Exercise prompt:
Please write out the stretch of the listing below, from the line containing "stitch (1306, 2120)" through the line containing "Locate an element", including both of those lines, character for character.

Records to process:
-- START --
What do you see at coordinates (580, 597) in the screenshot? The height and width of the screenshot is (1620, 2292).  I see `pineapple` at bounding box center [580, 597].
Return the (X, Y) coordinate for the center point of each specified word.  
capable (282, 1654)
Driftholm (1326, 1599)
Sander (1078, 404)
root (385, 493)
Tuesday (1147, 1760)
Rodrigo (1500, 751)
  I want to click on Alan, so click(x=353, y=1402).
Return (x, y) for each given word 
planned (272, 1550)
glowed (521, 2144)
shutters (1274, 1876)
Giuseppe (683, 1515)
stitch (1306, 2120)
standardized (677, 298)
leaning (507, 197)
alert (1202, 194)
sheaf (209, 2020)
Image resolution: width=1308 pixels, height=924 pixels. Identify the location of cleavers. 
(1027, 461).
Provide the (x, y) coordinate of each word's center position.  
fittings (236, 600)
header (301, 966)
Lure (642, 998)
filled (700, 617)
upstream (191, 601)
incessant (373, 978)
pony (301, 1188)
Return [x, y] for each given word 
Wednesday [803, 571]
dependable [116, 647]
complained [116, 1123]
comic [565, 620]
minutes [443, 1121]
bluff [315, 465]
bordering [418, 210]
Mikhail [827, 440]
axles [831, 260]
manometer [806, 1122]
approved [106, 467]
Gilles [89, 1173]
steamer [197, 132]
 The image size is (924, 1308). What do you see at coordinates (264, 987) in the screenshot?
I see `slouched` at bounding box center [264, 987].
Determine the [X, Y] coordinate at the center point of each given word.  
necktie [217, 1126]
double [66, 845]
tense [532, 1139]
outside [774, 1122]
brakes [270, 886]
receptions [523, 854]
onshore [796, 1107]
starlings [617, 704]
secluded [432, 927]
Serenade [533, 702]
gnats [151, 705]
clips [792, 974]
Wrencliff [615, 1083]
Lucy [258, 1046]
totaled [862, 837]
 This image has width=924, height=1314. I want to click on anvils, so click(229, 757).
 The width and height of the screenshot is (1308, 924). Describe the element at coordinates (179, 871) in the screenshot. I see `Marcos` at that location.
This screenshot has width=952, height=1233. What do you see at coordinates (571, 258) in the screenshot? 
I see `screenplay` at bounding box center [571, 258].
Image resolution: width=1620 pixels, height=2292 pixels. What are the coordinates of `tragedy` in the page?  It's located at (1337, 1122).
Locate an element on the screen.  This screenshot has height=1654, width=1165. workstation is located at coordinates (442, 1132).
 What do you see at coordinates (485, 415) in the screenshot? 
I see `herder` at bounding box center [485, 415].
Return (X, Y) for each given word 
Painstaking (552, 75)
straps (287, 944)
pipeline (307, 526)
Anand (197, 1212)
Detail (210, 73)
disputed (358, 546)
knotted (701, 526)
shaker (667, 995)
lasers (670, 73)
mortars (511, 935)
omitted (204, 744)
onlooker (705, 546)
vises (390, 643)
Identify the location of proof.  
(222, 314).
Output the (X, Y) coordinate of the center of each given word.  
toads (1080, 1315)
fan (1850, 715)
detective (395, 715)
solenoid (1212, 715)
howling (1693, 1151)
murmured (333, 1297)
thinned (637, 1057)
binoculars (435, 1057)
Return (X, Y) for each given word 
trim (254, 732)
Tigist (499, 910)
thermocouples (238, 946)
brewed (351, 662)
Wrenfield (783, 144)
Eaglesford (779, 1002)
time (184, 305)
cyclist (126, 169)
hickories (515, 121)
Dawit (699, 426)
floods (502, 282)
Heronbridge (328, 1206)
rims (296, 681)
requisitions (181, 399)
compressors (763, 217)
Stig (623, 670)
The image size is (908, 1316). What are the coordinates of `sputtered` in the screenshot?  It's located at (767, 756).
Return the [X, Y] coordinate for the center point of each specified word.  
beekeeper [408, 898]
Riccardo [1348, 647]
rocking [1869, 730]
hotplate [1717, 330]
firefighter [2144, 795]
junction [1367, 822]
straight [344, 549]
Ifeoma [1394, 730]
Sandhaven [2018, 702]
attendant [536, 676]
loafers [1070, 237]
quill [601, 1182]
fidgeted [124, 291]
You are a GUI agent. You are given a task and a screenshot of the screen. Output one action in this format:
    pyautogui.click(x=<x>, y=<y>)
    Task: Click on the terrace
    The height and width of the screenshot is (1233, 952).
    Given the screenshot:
-- END --
Solution:
stitch (1306, 2120)
standardized (677, 298)
leaning (507, 197)
alert (1202, 194)
sheaf (209, 2020)
Image resolution: width=1308 pixels, height=924 pixels. Identify the location of cleavers. 
(1027, 461).
Provide the (x, y) coordinate of each word's center position.  
fittings (236, 600)
header (301, 966)
Lure (642, 998)
filled (700, 617)
upstream (191, 601)
incessant (373, 978)
pony (301, 1188)
Return [x, y] for each given word 
Wednesday [803, 571]
dependable [116, 647]
complained [116, 1123]
comic [565, 620]
minutes [443, 1121]
bluff [315, 465]
bordering [418, 210]
Mikhail [827, 440]
axles [831, 260]
manometer [806, 1122]
approved [106, 467]
Gilles [89, 1173]
steamer [197, 132]
 The image size is (924, 1308). What do you see at coordinates (264, 987) in the screenshot?
I see `slouched` at bounding box center [264, 987].
Determine the [X, Y] coordinate at the center point of each given word.  
necktie [217, 1126]
double [66, 845]
tense [532, 1139]
outside [774, 1122]
brakes [270, 886]
receptions [523, 854]
onshore [796, 1107]
starlings [617, 704]
secluded [432, 927]
Serenade [533, 702]
gnats [151, 705]
clips [792, 974]
Wrencliff [615, 1083]
Lucy [258, 1046]
totaled [862, 837]
 This image has width=924, height=1314. I want to click on anvils, so click(229, 757).
 The width and height of the screenshot is (1308, 924). Describe the element at coordinates (179, 871) in the screenshot. I see `Marcos` at that location.
This screenshot has width=952, height=1233. What do you see at coordinates (571, 258) in the screenshot? 
I see `screenplay` at bounding box center [571, 258].
Image resolution: width=1620 pixels, height=2292 pixels. What are the coordinates of `tragedy` in the page?  It's located at (1337, 1122).
Locate an element on the screen.  This screenshot has height=1654, width=1165. workstation is located at coordinates (442, 1132).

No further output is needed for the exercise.